**WHAT THE TASK ASKS:** Across the entries that follow, work out the number of lines containing the string "move", and state it alone.

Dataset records
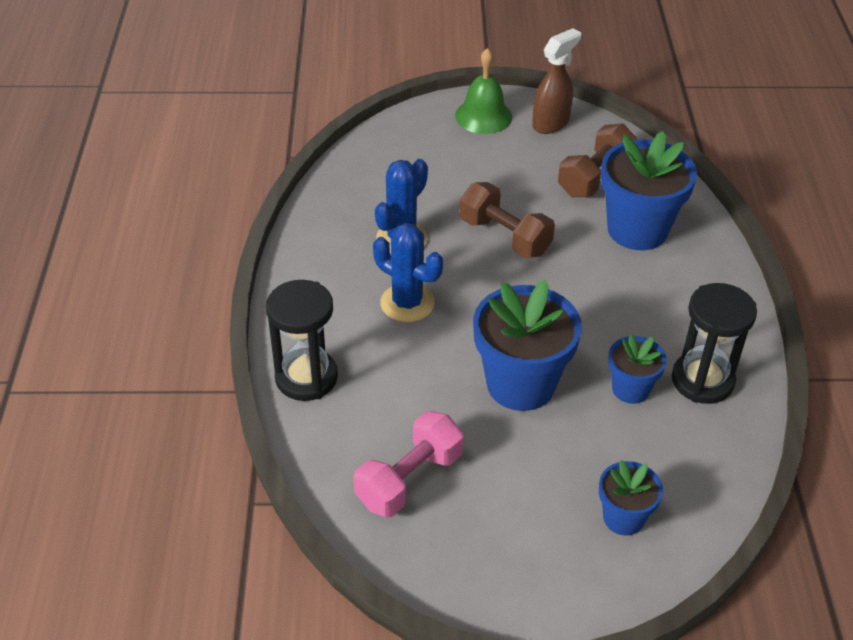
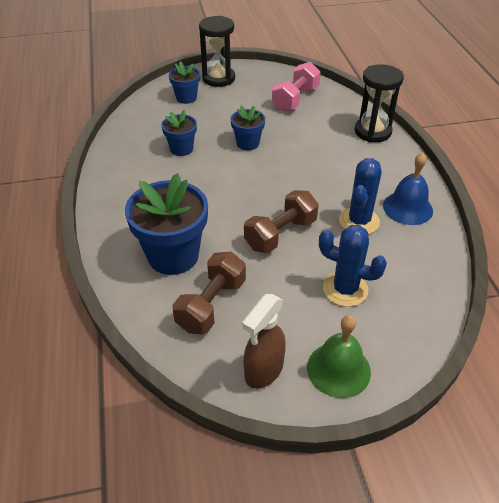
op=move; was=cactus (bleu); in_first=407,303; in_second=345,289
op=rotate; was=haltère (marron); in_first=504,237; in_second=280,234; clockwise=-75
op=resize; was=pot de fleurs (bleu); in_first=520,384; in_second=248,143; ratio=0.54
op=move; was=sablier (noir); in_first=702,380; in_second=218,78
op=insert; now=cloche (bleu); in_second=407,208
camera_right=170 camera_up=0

**RESPONSE AREA:** 2